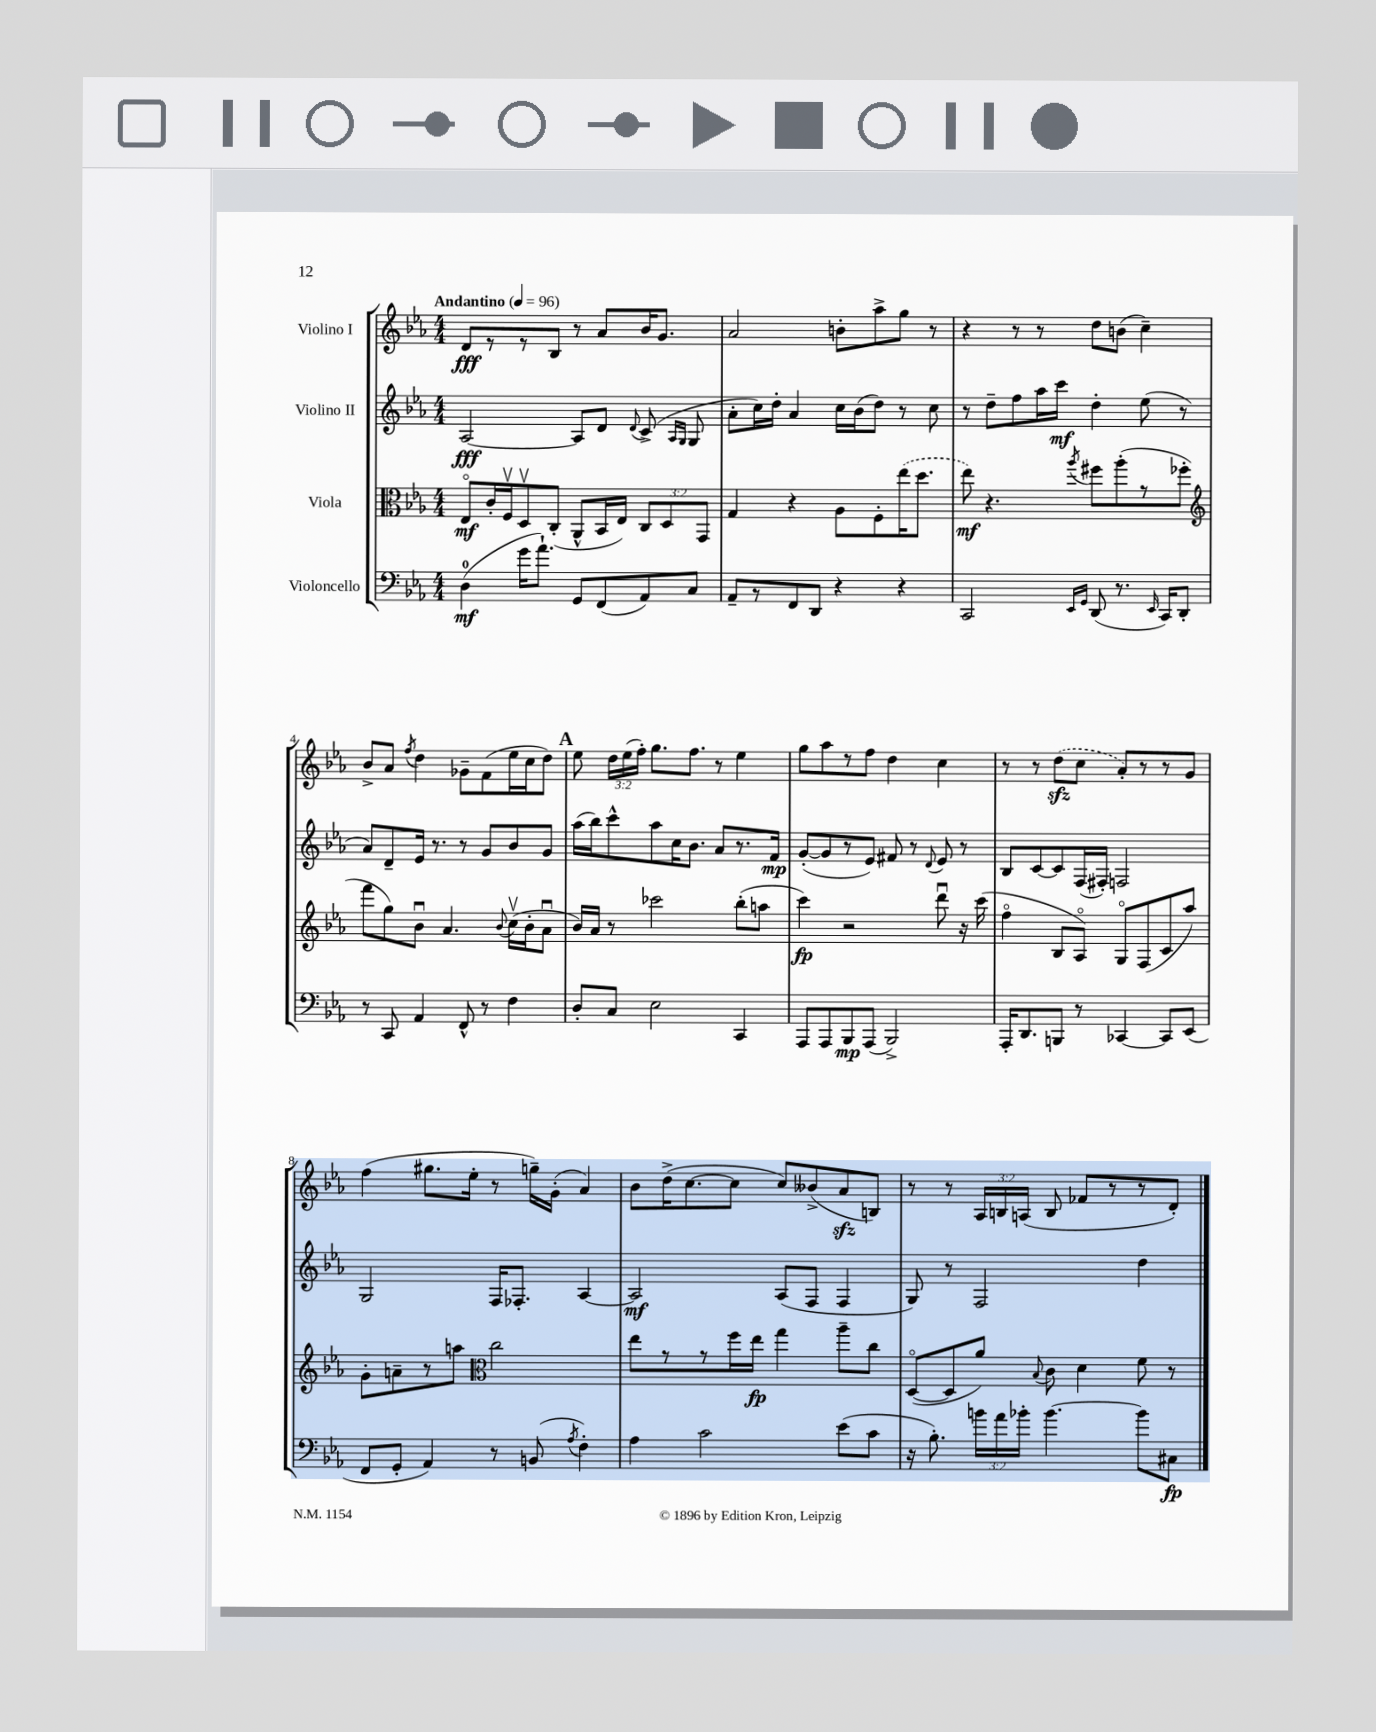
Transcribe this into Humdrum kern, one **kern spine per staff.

**kern	**dynam	**kern	**dynam	**kern	**dynam	**kern	**dynam
*part4	*part4	*part3	*part3	*part2	*part2	*part1	*part1
*staff4	*staff4	*staff3	*staff3	*staff2	*staff2	*staff1	*staff1
*I"Violoncello	*	*I"Viola	*	*I"Violino II	*	*I"Violino I	*
*clefF4	*	*clefC3	*	*clefG2	*	*clefG2	*
*k[b-e-a-]	*	*k[b-e-a-]	*	*k[b-e-a-]	*	*k[b-e-a-]	*
*M4/4	*	*M4/4	*	*M4/4	*	*M4/4	*
*MM96	*	*MM96	*	*MM96	*	*MM96	*
=1	=1	=1	=1	=1	=1	=1	=1
!	!	!	!	!	!	!LO:TX:a:B:t=Andantino	!
(4D\	mf	8E-/L	mf	[2A-/	fff	8d/L	fff
.	.	16c'/L	.	.	.	8r	.
.	.	16Fv/J	.	.	.	.	.
16g\KL	.	8Dv/	.	.	.	8r	.
8.a-`\J)	.	.	.	.	.	.	.
.	.	(8C'/J	.	.	.	8B-/J	.
8GG/L	.	8AA-^^/L	.	8A-/L]	.	8r	.
(8FF/	.	16BB-/L	.	8d/J	.	8a-/L	.
.	.	16E-/JJ)	.	.	.	.	.
.	.	.	.	8qqd/	.	.	.
8AA-/)	.	12C/L	.	(8c^/	.	16b-/K	.
.	.	.	.	.	.	8.g/J	.
.	.	12D/	.	.	.	.	.
.	.	.	.	16qqA-/LL	.	.	.
.	.	.	.	16qqG/JJ	.	.	.
8C/J	.	.	.	8G/	.	.	.
.	.	12GG/J	.	.	.	.	.
=2	=2	=2	=2	=2	=2	=2	=2
8AA-~/L	.	4G/	.	8a-'\L	.	2a-/	.
8r	.	.	.	16cc\L)	.	.	.
.	.	.	.	16dd'\JJ	.	.	.
8FF/	.	4r	.	4a-/	.	.	.
8DD/J	.	.	.	.	.	.	.
4r	.	8A-\L	.	16cc\LL	.	8bn'\L	.
.	.	.	.	(16b-\J	.	.	.
.	.	8F'\	.	8dd\J)	.	8aa-^\	.
4r	.	(16ee-\K	.	8r	.	8gg\J	.
.	.	8.dd\J	.	.	.	.	.
.	.	.	.	8cc\	.	8r	.
=3	=3	=3	=3	=3	=3	=3	=3
2CC/	.	8ee-\)	mf	8r	.	4r	.
.	.	4.r	.	8dd~\L	.	.	.
.	.	.	.	8ff\	.	8r	.
.	.	.	.	16aa-\L	.	8r	.
.	.	.	.	16ccc\JJ	mf	.	.
16qqEE-/LL	.	.	.	.	.	.	.
16qqGG/JJ	.	8qaa-/	.	.	.	.	.
(8DD/	.	8ff#X\L	.	4dd'\	.	8dd\L	.
8.r	.	(8aa-'\	.	.	.	(8bn\J	.
.	.	8r	.	(8ee-\	.	4cc~\)	.
16qqEE-/	.	.	.	.	.	.	.
16CC/KL)	.	.	.	.	.	.	.
8DD'/J	.	8ff-X'\J	.	8r	.	.	.
!!LO:LB:g=z
=4	=4	=4	=4	=4	=4	=4	=4
*	*	*clefG2	*	*	*	*	*
8r	.	8fff\L	.	8a-/L)	.	8b-^/L	.
8CC/	.	8gg\)	.	8d~/	.	8a-/J	.
.	.	.	.	.	.	8qff/	.
4AA-/	.	8b-u\J	.	16e-/Jk	.	4dd\	.
.	.	.	.	8.r	.	.	.
.	.	4.a-/	.	.	.	.	.
8FF^^/	.	.	.	8r	.	8g-X~\L	.
8r	.	.	.	8g/L	.	(8f\	.
.	.	8qqb-/	.	.	.	.	.
4F\	.	(16ccv\LL	.	8b-/	.	16ee-\L	.
.	.	16b-'\J	.	.	.	16cc\J	.
.	.	8a-u\J	.	8g/J	.	8dd\J)	.
!!LO:REH:place=s1:t=A
=5	=5	=5	=5	=5	=5	=5	=5
8D'/L	.	16b-/LL)	.	(16aa-\LL	.	8ee-\	.
.	.	16a-/JJ	.	16bb-\J)	.	.	.
8C/J	.	8r	.	8ccc^^\	.	24dd\LL	.
.	.	.	.	.	.	(24ee-\	.
.	.	.	.	.	.	24ff'\JJ)	.
2E-\	.	2ccc-X\	.	8aa-\	.	8.gg\L	.
.	.	.	.	16cc\K	.	.	.
.	.	.	.	8.b-\J	.	8.ff\J	.
.	.	.	.	8a-/L	.	8r	.
4CC/	.	(8bb-'\L	.	8.r	.	4ee-\	.
.	.	8aan\J	.	.	.	.	.
.	.	.	.	16f/Jk	mp	.	.
=6	=6	=6	=6	=6	=6	=6	=6
8AAA-/L	.	4ccc\)	fp	([8g'/L	.	8gg\L	.
8AAA-/	.	.	.	8g/]	.	8aa-\	.
8BBB-/	mp	2r	.	8r	.	8r	.
(8AAA-/J	.	.	.	8e-/J)	.	8ff\J	.
2BBB-^/)	.	.	.	8f#X/	.	4dd\	.
.	.	.	.	8r	.	.	.
.	.	.	.	8qqd/	.	.	.
.	.	8dddu\	.	8e-/	.	4cc\	.
.	.	16r	.	8r	.	.	.
.	.	(16ccc\	.	.	.	.	.
=7	=7	=7	=7	=7	=7	=7	=7
16AAA-'/KL	.	4ff\	.	8B-/L	.	8r	.
8.DD/	.	.	.	.	.	.	.
.	.	.	.	[8c/	.	8r	.
8BBBn/J	.	8B-/L	.	8c/]	.	(8ddzz\L	.
8r	.	8A-/J)	.	(16F/L	.	8cc\J	.
.	.	.	.	16F#X'/JJ)	.	.	.
[4CC-X/	.	8G/L	.	2Fn/	.	8a-'/L)	.
.	.	(8F/	.	.	.	8r	.
8CC-/L]	.	8c/	.	.	.	8r	.
(8EE-/J	.	8aa-/J)	.	.	.	8g/J	.
!!LO:LB:g=z
=8	=8	=8	=8	=8	=8	=8	=8
8FF/L	.	8g'\L	.	2G/	.	(4ff\	.
8GG'/J	.	8an~\	.	.	.	.	.
4AA-/)	.	8r	.	.	.	8.gg#X\L	.
.	.	8aan\J	.	.	.	.	.
.	.	.	.	.	.	16ee-'\Jk	.
*	*	*clefC3	*	*	*	*	*
8r	.	2cc\	.	16F/KL	.	8r	.
.	.	.	.	8.F-X'/J	.	.	.
(8BBn/	.	.	.	.	.	16ggn~\LL)	.
.	.	.	.	.	.	(16g'\JJ	.
8qA-/	.	.	.	.	.	.	.
4F'\)	.	.	.	[4A-/	.	4a-/)	.
=9	=9	=9	=9	=9	=9	=9	=9
4A-\	.	8ee-\L	.	2A-/]	mf	8b-\L	.
.	.	8r	.	.	.	(16dd^\K	.
.	.	.	.	.	.	[8.cc\	.
2c\	.	8r	.	.	.	.	.
.	.	16ff\L	.	.	.	8cc\J]	.
.	.	16ee-\JJ	fp	.	.	.	.
.	.	4gg\	.	(8A-/L	.	8cc/L)	.
.	.	.	.	8F/J	.	(8b--X^/	.
(8e-\L	.	8aa-~\L	.	4F/	.	8a-zz/	.
8c\J	.	8cc\J	.	.	.	8Bn/J)	.
=10	=10	=10	=10	=10	=10	=10	=10
16r	.	([8D/L	.	8G/)	.	8r	.
8.B-'\)	.	.	.	.	.	.	.
.	.	8D/]	.	8r	.	8r	.
24bn\LL	.	8a-/J)	.	2F/	.	24A-/LL	.
24a-\	.	.	.	.	.	24Bn/	.
24b-X'\JJ	.	.	.	.	.	(24An/JJ	.
.	.	8qqB-/	.	.	.	.	.
[4.b-\	.	8c\	.	.	.	8B/	.
.	.	4d\	.	.	.	8f-X/L	.
.	.	.	.	.	.	8r	.
8b-\L]	.	8f\	.	4dd\	.	8r	.
8C#X\J	fp	8r	.	.	.	8d'/J)	.
==	==	==	==	==	==	==	==
*-	*-	*-	*-	*-	*-	*-	*-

■ ■ ■ ■ ■ ■ ■

WHAT IS BEING ASKED =
Pull out every line of the listing above that contains the string "kern", and copy each one in full.

RESPONSE =
Transcribe this into Humdrum kern, one **kern spine per staff.
**kern	**dynam	**kern	**dynam	**kern	**dynam	**kern	**dynam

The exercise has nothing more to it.